* What you are asked to do: I'd like the entries reproduced exactly, with the images omitted.

* The records:
▬▬▬
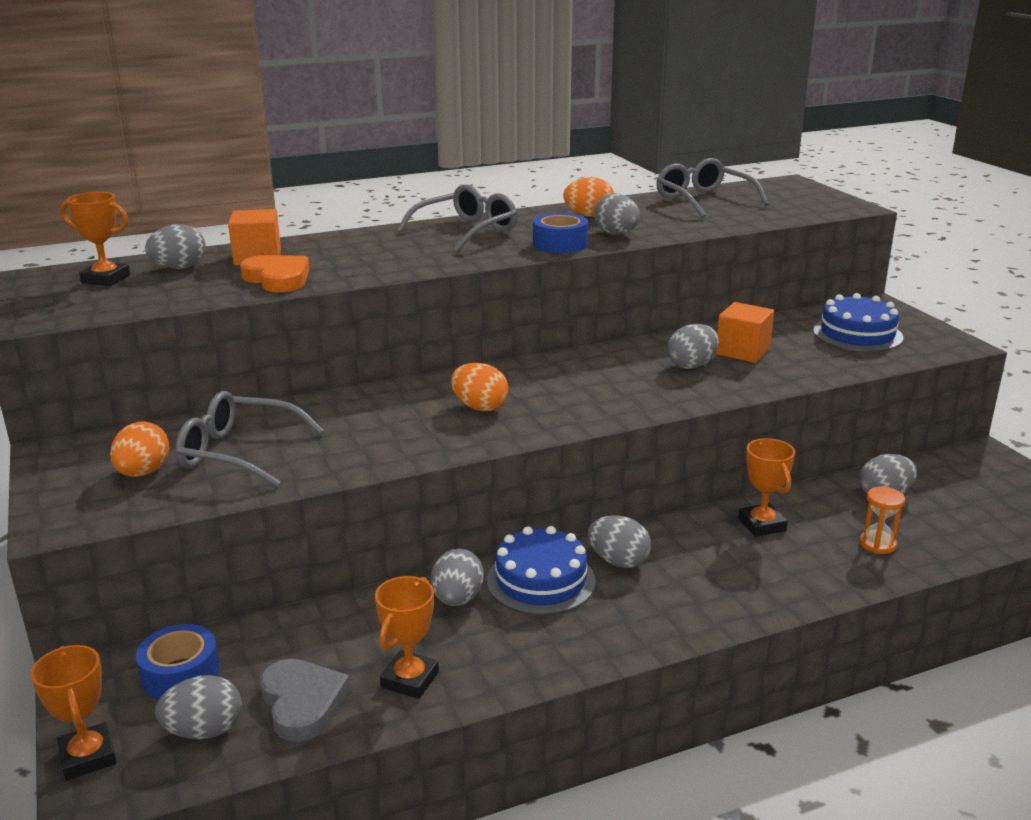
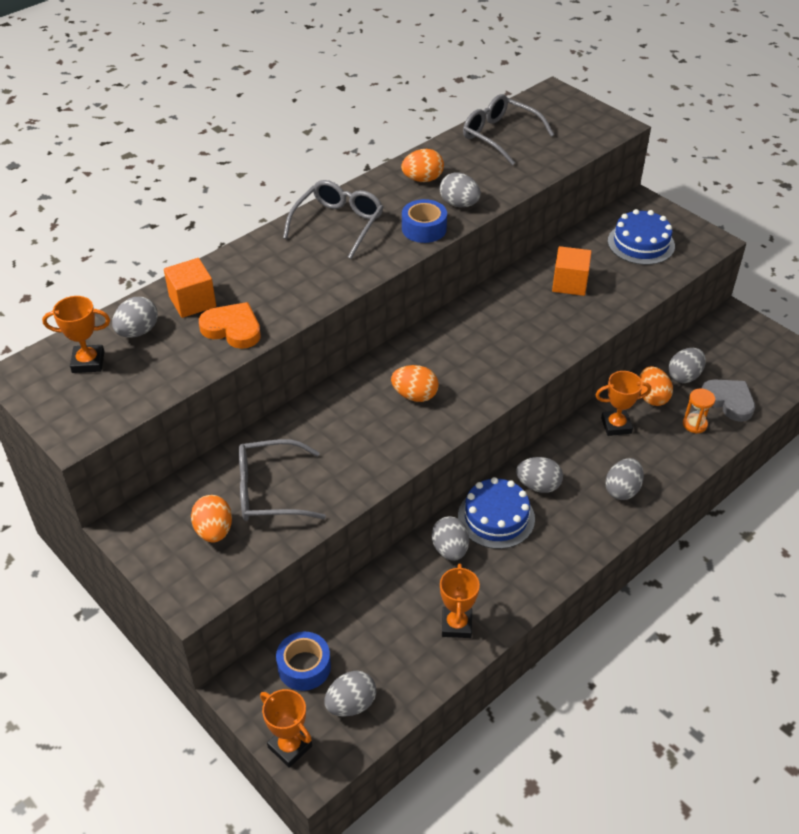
camera: 20 degrees left, 20 degrees up
(302, 703) = (400, 664): grey heart -> grey heart (728, 401)
(692, 365) = (541, 309): grey egg -> grey egg (622, 490)
(761, 524) = (616, 425): orange trophy -> orange trophy turned 60 degrees counterclockwise
(827, 507) = (652, 397): none -> orange egg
▬▬▬
* Output of the exercise:
camera: 20 degrees left, 20 degrees up
(302, 703) = (400, 664): grey heart -> grey heart (728, 401)
(692, 365) = (541, 309): grey egg -> grey egg (622, 490)
(761, 524) = (616, 425): orange trophy -> orange trophy turned 60 degrees counterclockwise
(827, 507) = (652, 397): none -> orange egg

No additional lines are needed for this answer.